Exercise
One part of the entries below is wanted: the lines from the one containing "C1: 10nF (GND, VBAT) -> 10nF (5V, VBAT)" through the one containing "R206: none -> 510k (+9V, VB2)". Write those out exactly and nothing else.

Material supplied
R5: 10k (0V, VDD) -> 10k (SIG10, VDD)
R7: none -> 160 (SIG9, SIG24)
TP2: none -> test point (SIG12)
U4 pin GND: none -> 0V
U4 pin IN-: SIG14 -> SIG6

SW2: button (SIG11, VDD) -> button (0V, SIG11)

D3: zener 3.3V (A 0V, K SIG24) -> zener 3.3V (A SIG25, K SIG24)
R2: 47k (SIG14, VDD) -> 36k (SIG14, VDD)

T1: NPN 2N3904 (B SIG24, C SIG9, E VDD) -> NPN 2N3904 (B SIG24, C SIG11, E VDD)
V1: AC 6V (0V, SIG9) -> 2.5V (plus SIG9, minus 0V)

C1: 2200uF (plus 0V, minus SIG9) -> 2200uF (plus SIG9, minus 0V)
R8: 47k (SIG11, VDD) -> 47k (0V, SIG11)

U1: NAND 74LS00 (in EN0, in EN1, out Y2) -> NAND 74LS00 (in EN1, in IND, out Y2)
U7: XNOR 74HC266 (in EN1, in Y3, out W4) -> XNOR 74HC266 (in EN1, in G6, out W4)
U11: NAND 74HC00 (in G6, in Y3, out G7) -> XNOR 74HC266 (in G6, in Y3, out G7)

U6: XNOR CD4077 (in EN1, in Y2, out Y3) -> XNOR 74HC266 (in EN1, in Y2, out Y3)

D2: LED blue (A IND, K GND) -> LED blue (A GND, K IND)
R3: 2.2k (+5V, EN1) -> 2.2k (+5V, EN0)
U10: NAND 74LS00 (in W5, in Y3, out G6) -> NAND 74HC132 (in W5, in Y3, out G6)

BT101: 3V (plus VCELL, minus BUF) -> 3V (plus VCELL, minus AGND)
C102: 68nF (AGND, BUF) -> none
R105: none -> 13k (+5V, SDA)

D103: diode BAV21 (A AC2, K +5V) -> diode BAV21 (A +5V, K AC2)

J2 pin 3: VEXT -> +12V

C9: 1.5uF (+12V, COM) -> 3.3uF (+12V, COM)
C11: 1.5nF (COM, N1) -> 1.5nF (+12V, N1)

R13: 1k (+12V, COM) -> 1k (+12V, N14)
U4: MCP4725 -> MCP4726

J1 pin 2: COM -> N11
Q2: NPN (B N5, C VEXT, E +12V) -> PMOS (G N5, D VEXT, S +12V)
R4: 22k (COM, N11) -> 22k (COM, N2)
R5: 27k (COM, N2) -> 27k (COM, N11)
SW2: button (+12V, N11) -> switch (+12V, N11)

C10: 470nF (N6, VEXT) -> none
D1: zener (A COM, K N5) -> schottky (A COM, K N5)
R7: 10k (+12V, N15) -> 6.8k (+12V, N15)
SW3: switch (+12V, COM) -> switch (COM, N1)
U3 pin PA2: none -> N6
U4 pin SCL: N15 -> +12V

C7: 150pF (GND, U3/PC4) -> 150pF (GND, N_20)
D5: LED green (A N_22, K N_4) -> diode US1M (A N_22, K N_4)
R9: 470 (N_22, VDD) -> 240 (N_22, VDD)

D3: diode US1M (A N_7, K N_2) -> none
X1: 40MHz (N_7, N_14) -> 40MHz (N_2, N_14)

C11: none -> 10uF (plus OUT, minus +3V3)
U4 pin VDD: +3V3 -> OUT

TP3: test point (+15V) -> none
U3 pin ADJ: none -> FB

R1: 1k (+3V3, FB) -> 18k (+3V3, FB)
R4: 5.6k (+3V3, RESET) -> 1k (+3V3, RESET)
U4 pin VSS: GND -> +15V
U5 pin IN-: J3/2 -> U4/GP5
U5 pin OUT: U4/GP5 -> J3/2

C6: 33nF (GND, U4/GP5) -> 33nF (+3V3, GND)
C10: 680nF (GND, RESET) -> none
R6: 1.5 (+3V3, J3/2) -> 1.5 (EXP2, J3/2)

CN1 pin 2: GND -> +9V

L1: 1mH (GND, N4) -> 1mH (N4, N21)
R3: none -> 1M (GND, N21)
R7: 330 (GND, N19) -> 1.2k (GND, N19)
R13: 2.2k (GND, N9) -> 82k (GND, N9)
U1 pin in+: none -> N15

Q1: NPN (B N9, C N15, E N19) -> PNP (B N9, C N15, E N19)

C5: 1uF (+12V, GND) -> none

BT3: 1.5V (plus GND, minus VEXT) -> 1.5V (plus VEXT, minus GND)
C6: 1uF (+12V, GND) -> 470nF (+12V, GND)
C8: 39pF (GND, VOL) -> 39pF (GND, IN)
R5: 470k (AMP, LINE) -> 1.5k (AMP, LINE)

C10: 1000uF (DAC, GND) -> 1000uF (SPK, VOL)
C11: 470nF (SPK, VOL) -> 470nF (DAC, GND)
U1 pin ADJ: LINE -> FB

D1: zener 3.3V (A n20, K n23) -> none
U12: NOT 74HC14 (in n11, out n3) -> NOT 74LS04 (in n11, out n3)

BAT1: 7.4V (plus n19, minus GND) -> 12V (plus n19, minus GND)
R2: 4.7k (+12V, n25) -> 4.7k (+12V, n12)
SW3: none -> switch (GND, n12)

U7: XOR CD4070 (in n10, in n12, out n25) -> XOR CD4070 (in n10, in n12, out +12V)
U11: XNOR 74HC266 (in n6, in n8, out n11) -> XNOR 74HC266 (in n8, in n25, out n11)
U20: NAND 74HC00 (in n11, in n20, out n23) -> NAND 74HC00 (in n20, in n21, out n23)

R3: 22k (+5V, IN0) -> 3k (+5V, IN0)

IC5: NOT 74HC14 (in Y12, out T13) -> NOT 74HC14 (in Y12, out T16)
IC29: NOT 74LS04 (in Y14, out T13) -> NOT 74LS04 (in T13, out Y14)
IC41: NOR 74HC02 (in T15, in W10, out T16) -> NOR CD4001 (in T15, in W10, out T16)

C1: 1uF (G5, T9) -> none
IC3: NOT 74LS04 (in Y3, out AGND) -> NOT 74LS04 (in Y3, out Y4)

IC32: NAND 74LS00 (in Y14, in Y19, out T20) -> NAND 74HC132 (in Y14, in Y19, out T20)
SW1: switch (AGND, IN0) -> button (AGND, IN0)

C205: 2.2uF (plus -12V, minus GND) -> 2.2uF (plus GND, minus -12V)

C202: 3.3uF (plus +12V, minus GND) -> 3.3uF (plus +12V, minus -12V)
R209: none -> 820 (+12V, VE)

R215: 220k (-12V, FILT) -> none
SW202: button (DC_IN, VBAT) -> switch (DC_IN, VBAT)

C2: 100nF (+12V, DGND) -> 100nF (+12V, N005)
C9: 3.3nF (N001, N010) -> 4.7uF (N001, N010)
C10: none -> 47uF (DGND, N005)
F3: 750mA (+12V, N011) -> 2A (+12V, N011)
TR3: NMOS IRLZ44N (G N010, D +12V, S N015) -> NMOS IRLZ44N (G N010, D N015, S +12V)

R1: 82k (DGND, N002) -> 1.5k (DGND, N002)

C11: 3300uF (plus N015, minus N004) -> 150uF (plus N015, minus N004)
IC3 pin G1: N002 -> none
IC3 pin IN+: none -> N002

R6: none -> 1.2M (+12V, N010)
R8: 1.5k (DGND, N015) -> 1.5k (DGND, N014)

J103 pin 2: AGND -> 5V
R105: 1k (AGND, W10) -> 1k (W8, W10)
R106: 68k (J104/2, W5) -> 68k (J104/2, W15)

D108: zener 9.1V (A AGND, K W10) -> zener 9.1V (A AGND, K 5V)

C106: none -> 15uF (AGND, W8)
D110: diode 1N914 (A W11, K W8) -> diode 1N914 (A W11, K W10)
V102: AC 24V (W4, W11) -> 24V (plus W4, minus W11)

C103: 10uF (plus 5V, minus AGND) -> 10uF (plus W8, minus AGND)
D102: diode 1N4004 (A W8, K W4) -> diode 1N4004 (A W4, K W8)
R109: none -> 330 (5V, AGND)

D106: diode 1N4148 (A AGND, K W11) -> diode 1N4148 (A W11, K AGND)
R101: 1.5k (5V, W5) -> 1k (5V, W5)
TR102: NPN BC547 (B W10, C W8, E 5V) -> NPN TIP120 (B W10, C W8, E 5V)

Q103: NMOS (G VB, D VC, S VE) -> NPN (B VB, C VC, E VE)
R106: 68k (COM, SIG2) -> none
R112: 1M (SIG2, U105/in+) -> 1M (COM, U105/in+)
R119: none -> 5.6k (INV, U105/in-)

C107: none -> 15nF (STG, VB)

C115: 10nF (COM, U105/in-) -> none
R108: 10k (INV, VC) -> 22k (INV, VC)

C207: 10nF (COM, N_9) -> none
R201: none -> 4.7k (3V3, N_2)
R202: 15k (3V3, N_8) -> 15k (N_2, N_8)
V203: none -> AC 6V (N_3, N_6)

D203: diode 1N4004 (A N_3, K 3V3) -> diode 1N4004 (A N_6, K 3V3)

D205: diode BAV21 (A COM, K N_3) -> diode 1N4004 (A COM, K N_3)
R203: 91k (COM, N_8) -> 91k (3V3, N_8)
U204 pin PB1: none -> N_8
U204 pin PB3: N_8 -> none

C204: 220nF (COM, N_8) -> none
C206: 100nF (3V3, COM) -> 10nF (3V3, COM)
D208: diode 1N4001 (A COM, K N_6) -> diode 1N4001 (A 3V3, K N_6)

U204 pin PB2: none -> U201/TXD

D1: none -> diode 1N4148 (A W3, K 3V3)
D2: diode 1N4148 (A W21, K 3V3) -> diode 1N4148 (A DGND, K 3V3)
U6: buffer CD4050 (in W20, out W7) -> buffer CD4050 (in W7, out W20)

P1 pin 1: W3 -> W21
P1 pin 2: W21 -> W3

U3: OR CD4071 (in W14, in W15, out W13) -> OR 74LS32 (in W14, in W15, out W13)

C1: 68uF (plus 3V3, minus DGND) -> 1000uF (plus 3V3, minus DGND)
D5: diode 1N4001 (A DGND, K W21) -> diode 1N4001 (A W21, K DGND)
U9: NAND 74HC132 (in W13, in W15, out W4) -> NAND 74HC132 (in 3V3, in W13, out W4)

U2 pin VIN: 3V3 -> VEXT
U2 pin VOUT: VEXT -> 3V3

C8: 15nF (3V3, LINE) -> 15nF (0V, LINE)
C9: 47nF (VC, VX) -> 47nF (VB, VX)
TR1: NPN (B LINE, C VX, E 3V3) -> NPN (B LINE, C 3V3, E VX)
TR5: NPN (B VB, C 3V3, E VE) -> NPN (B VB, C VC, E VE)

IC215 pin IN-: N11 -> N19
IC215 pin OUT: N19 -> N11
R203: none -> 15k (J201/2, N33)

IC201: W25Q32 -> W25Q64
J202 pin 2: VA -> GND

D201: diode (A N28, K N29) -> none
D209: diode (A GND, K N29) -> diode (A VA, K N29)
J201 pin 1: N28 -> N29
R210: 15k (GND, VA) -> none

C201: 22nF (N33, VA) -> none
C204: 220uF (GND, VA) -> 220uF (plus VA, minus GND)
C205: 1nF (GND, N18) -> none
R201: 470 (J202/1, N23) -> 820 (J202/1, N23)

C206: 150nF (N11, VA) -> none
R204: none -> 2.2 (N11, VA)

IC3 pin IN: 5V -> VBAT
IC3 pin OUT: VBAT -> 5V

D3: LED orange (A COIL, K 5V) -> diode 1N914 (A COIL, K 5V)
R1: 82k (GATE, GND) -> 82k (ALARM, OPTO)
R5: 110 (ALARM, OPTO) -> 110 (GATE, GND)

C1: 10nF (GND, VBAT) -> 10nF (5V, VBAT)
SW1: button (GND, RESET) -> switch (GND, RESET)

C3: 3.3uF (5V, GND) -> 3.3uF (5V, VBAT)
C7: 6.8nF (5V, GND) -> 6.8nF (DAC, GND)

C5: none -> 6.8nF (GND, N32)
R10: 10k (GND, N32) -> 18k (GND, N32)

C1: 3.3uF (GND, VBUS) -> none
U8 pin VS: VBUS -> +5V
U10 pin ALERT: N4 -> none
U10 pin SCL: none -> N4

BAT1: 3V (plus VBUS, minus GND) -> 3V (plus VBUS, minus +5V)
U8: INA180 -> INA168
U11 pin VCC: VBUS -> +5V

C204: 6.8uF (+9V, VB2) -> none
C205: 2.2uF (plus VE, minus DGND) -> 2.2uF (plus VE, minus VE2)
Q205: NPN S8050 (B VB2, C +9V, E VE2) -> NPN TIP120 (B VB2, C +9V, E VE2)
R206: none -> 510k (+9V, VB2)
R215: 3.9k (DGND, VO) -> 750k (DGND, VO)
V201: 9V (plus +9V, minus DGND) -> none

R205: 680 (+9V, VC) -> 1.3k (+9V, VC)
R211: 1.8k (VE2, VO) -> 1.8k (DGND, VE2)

Written answer
C1: 10nF (GND, VBAT) -> 10nF (5V, VBAT)
SW1: button (GND, RESET) -> switch (GND, RESET)

C3: 3.3uF (5V, GND) -> 3.3uF (5V, VBAT)
C7: 6.8nF (5V, GND) -> 6.8nF (DAC, GND)

C5: none -> 6.8nF (GND, N32)
R10: 10k (GND, N32) -> 18k (GND, N32)

C1: 3.3uF (GND, VBUS) -> none
U8 pin VS: VBUS -> +5V
U10 pin ALERT: N4 -> none
U10 pin SCL: none -> N4

BAT1: 3V (plus VBUS, minus GND) -> 3V (plus VBUS, minus +5V)
U8: INA180 -> INA168
U11 pin VCC: VBUS -> +5V

C204: 6.8uF (+9V, VB2) -> none
C205: 2.2uF (plus VE, minus DGND) -> 2.2uF (plus VE, minus VE2)
Q205: NPN S8050 (B VB2, C +9V, E VE2) -> NPN TIP120 (B VB2, C +9V, E VE2)
R206: none -> 510k (+9V, VB2)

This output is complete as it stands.